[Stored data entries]
=== Section Start ===
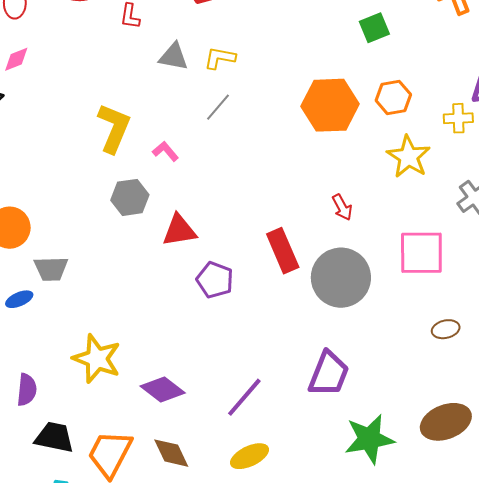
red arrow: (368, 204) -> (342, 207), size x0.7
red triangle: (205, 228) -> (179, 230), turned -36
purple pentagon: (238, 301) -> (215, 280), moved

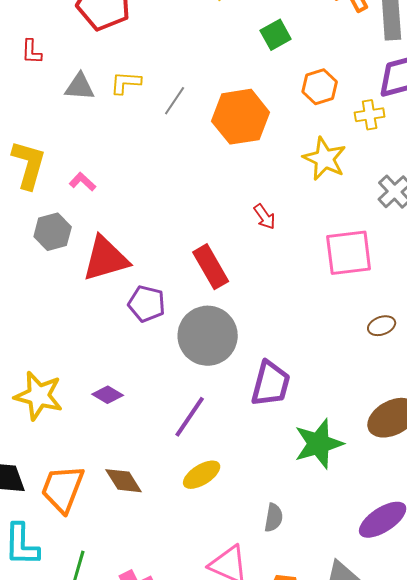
orange hexagon: (393, 97) -> (320, 87), moved
gray line: (218, 107) -> (175, 101), moved
red triangle: (179, 230) -> (106, 259), size x1.4
gray circle: (341, 278) -> (208, 336), moved
purple diamond: (163, 390) -> (108, 395), moved, size x0.7

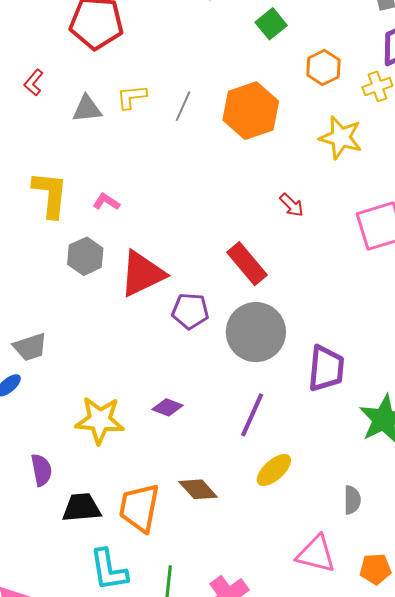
red L-shape: (32, 52) -> (34, 83), turned 48

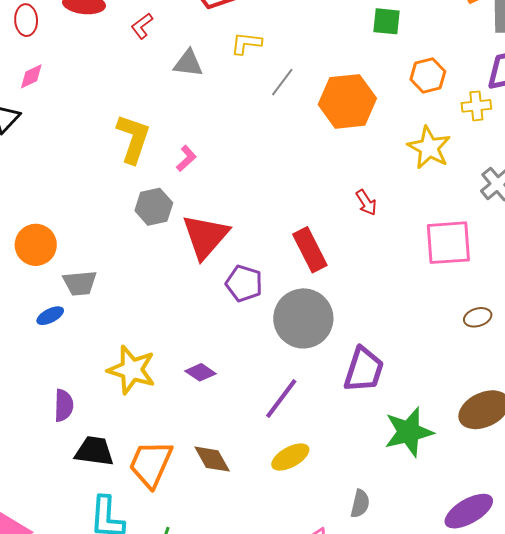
green square: (271, 24) -> (386, 21), turned 32
yellow L-shape: (132, 97) -> (246, 43), moved
pink L-shape: (106, 202) -> (186, 158), turned 92
red triangle: (142, 274) -> (205, 236), turned -36

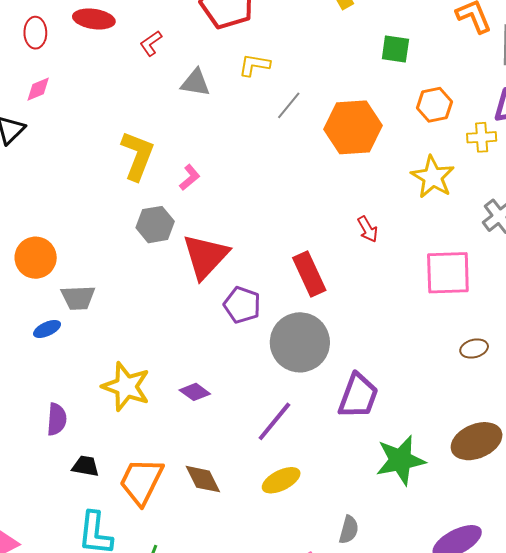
black trapezoid: (94, 451) -> (86, 466), size x0.7

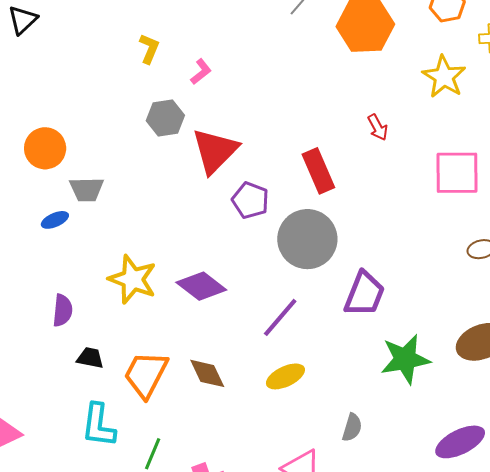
yellow L-shape: (137, 156) -> (149, 49), size x0.6
purple diamond: (195, 392) -> (201, 286), size x1.6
=== Section End ===
> Exercise directions
Could you repeat, exactly, only the lines above starting at the one that has "purple diamond: (163, 390)" and stopping after the one that has "pink L-shape: (106, 202)", without the pictures?

> Output of the task
purple diamond: (163, 390) -> (108, 395), moved, size x0.7

red L-shape: (32, 52) -> (34, 83), turned 48

green square: (271, 24) -> (386, 21), turned 32
yellow L-shape: (132, 97) -> (246, 43), moved
pink L-shape: (106, 202) -> (186, 158), turned 92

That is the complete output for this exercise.